EXERCISE OBJECTIVE:
Could you please output all of the data exactly, without the images?

DATASET EXTRACT:

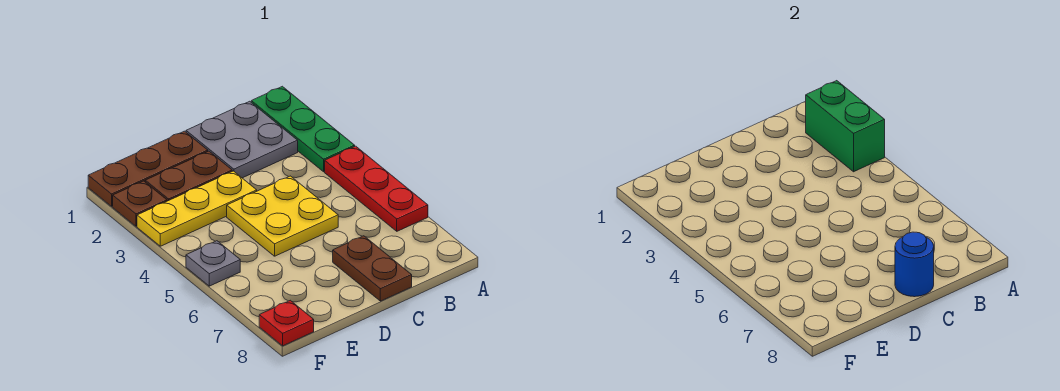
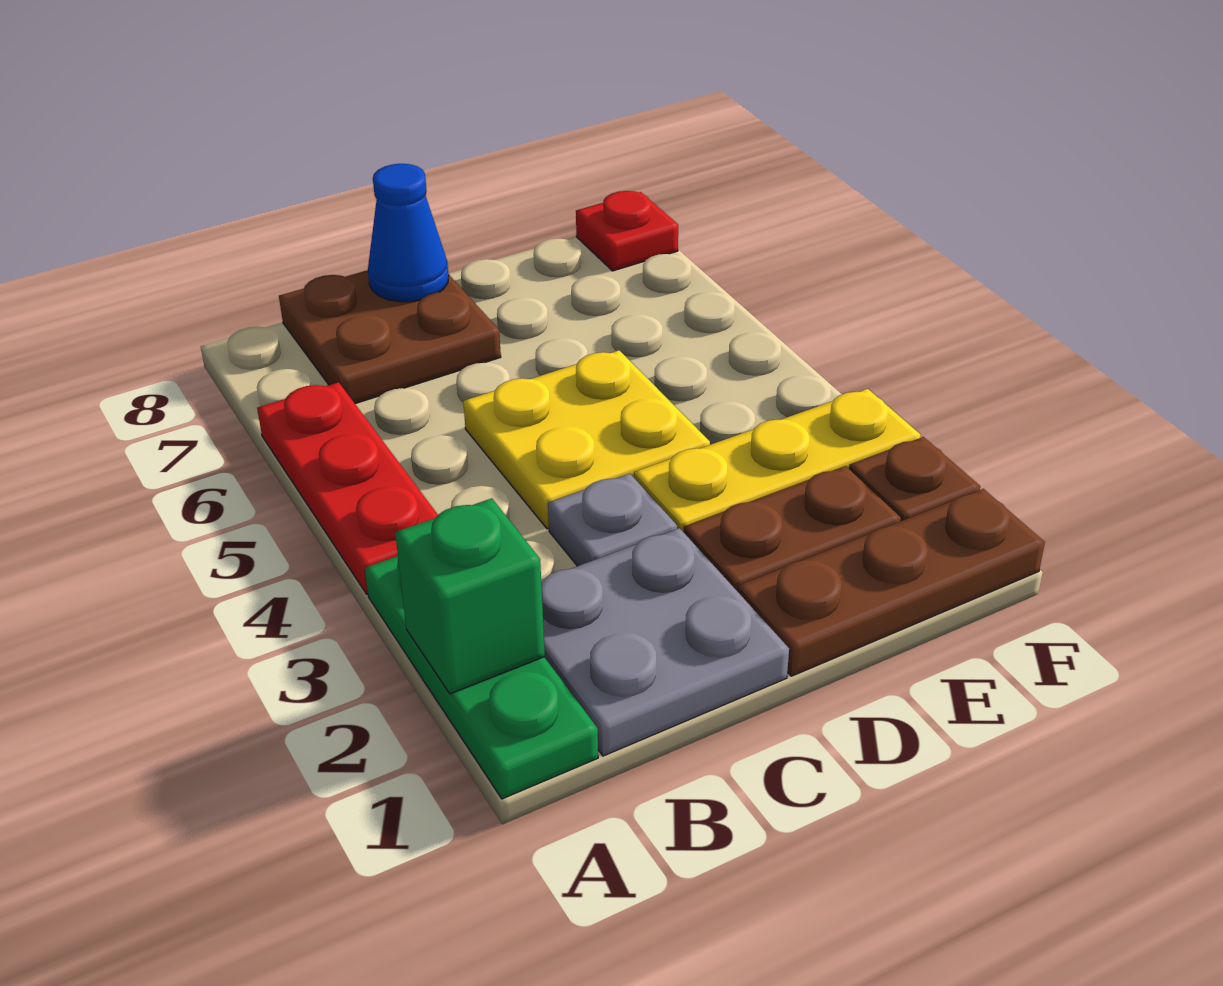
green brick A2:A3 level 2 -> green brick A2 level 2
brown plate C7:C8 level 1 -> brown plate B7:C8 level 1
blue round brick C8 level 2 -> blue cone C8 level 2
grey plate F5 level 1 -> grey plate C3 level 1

ANSWER SPACE:
green brick A2:A3 level 2 -> green brick A2 level 2
brown plate C7:C8 level 1 -> brown plate B7:C8 level 1
blue round brick C8 level 2 -> blue cone C8 level 2
grey plate F5 level 1 -> grey plate C3 level 1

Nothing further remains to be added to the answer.